▼

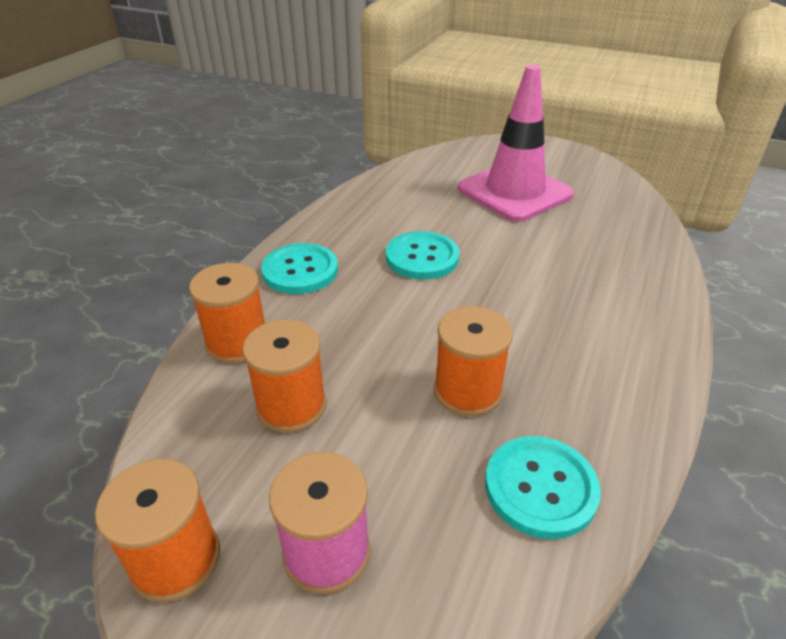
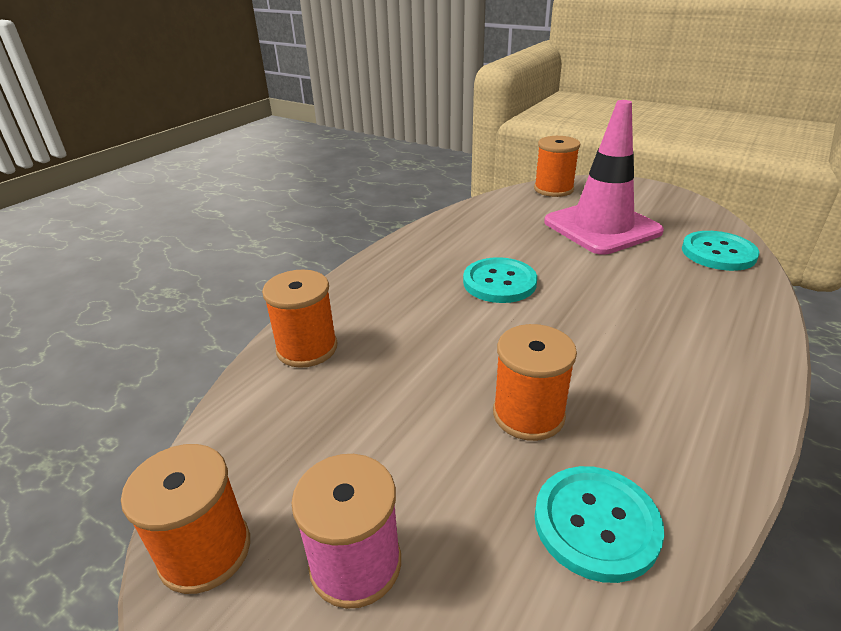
camera: 10 degrees right, 5 degrees down
(291, 406) = (347, 412): orange spool -> orange spool (553, 189)
(300, 271) = (378, 287): turquoise button -> turquoise button (718, 253)

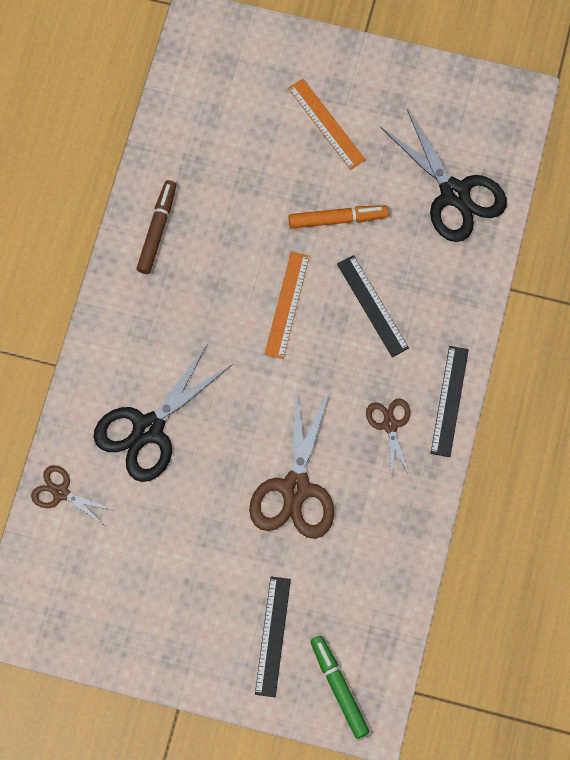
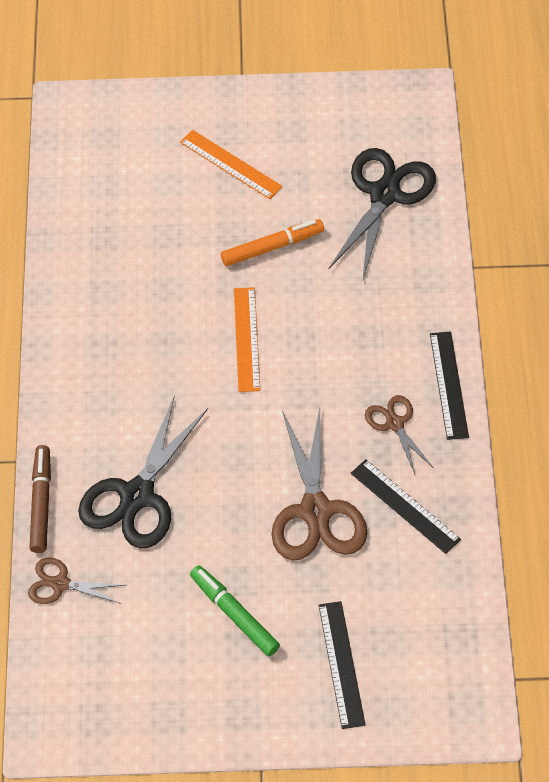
camera: 15 degrees left, 15 degrees down
(157, 230) = (85, 304): brown marker -> brown marker (41, 503)
(339, 688) = (431, 696): green marker -> green marker (234, 614)
(372, 305) = (337, 317): black ruler -> black ruler (405, 506)
(454, 194) = (384, 194): black scissors -> black scissors turned 105 degrees counterclockwise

▲

* _EXERCISE DETAILS_:
Reproduce, word for word, everything in the listing above except the pictures.

* _COMPLETED TASK_:
camera: 10 degrees right, 5 degrees down
(291, 406) = (347, 412): orange spool -> orange spool (553, 189)
(300, 271) = (378, 287): turquoise button -> turquoise button (718, 253)

camera: 15 degrees left, 15 degrees down
(157, 230) = (85, 304): brown marker -> brown marker (41, 503)
(339, 688) = (431, 696): green marker -> green marker (234, 614)
(372, 305) = (337, 317): black ruler -> black ruler (405, 506)
(454, 194) = (384, 194): black scissors -> black scissors turned 105 degrees counterclockwise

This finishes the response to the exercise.